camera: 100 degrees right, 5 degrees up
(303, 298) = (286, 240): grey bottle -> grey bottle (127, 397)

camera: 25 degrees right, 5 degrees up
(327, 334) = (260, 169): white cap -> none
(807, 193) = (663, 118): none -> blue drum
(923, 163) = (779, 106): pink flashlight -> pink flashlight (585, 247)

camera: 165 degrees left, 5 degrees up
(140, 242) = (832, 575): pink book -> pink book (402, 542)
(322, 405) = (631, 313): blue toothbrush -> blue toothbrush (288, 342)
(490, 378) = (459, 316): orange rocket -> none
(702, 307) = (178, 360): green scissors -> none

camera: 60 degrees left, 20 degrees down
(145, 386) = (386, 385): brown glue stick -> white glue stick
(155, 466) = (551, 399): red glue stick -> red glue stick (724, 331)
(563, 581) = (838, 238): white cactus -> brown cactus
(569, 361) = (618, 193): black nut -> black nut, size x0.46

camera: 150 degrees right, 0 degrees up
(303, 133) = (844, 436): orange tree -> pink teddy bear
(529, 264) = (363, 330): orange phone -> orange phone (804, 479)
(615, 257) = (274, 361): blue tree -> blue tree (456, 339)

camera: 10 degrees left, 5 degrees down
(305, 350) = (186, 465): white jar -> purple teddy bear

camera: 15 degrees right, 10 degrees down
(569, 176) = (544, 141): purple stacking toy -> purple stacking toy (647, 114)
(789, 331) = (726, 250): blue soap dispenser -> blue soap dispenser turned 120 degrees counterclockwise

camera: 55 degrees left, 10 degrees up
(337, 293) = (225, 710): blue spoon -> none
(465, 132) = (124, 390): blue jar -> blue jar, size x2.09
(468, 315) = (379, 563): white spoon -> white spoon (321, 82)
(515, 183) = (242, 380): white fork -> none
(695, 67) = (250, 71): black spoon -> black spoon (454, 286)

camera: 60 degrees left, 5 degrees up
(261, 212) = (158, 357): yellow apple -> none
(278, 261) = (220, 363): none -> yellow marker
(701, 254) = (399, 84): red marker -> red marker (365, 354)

════════════════════

Task:
Look through the entries above and count each line holding "tree"; report the count alone.

Exercise result:
2